>>

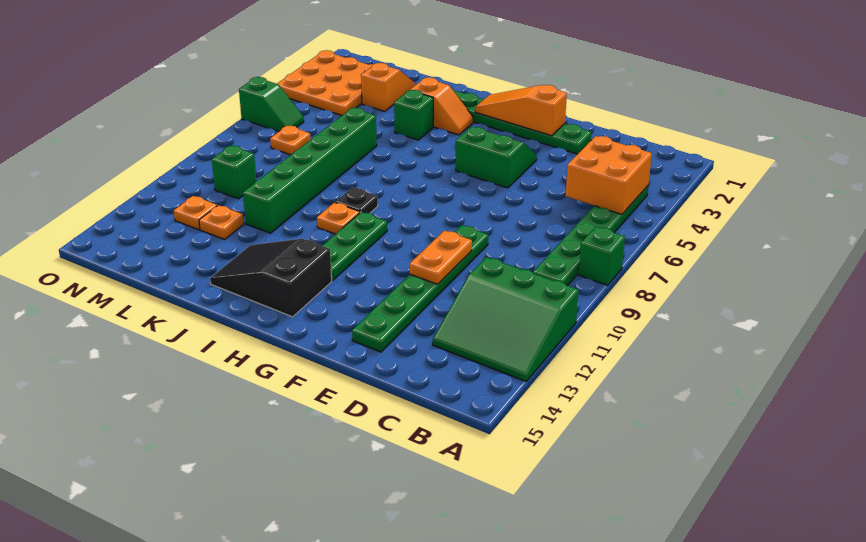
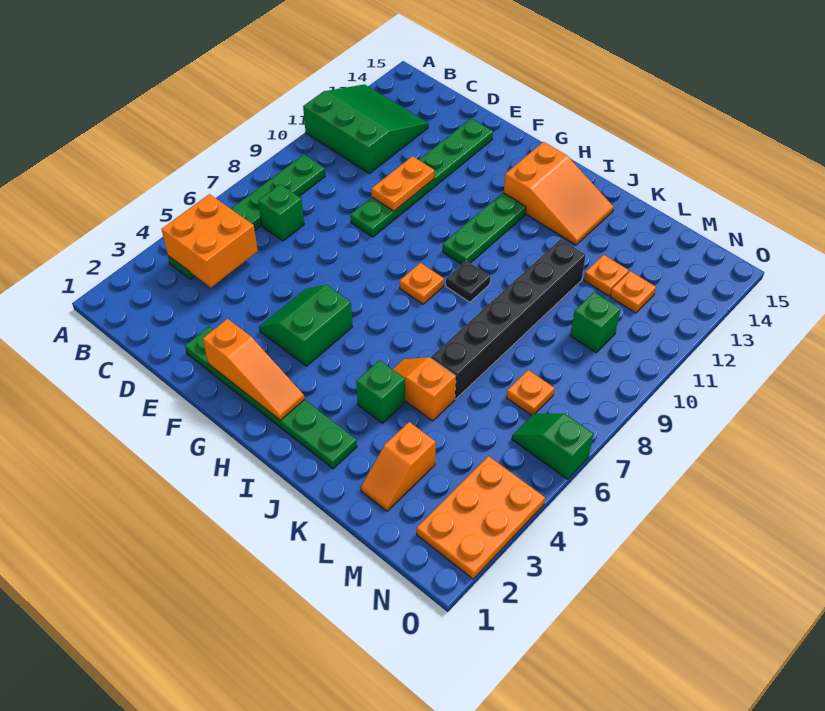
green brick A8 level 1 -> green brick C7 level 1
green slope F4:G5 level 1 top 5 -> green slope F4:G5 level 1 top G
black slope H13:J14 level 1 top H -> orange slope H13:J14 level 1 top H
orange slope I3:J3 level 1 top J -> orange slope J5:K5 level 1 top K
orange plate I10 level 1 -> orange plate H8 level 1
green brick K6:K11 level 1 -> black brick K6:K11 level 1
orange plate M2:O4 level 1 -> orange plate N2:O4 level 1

<<
>>

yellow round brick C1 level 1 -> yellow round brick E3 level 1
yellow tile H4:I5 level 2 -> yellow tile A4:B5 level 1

<<
>>

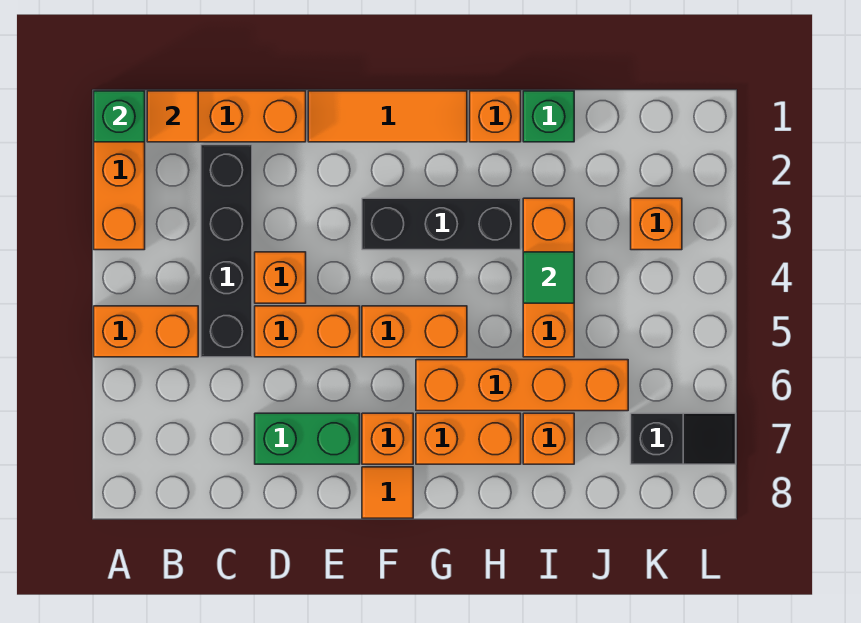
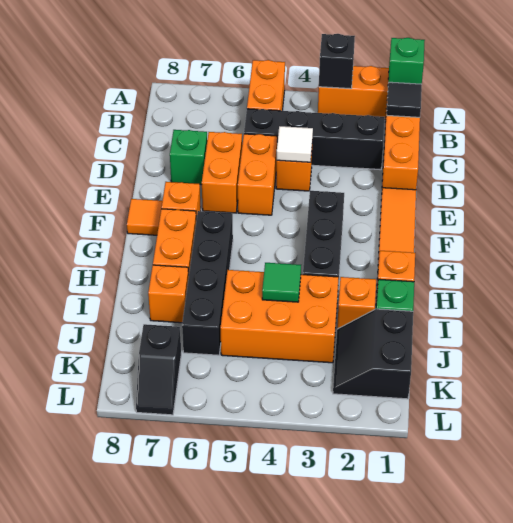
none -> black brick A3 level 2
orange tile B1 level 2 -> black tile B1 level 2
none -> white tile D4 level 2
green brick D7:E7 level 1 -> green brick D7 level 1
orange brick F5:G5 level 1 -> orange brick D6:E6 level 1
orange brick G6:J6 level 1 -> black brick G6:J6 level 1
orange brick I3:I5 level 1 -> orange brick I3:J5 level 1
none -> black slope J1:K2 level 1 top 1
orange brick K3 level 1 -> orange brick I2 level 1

<<

WHAT YOU ARE ASKED TO DO:
From the records above, print exactly the lines that run from the line with "green brick A8" to the line with "orange slope I3:J3", inclusive.

RESULT OF THE EXERCISE:
green brick A8 level 1 -> green brick C7 level 1
green slope F4:G5 level 1 top 5 -> green slope F4:G5 level 1 top G
black slope H13:J14 level 1 top H -> orange slope H13:J14 level 1 top H
orange slope I3:J3 level 1 top J -> orange slope J5:K5 level 1 top K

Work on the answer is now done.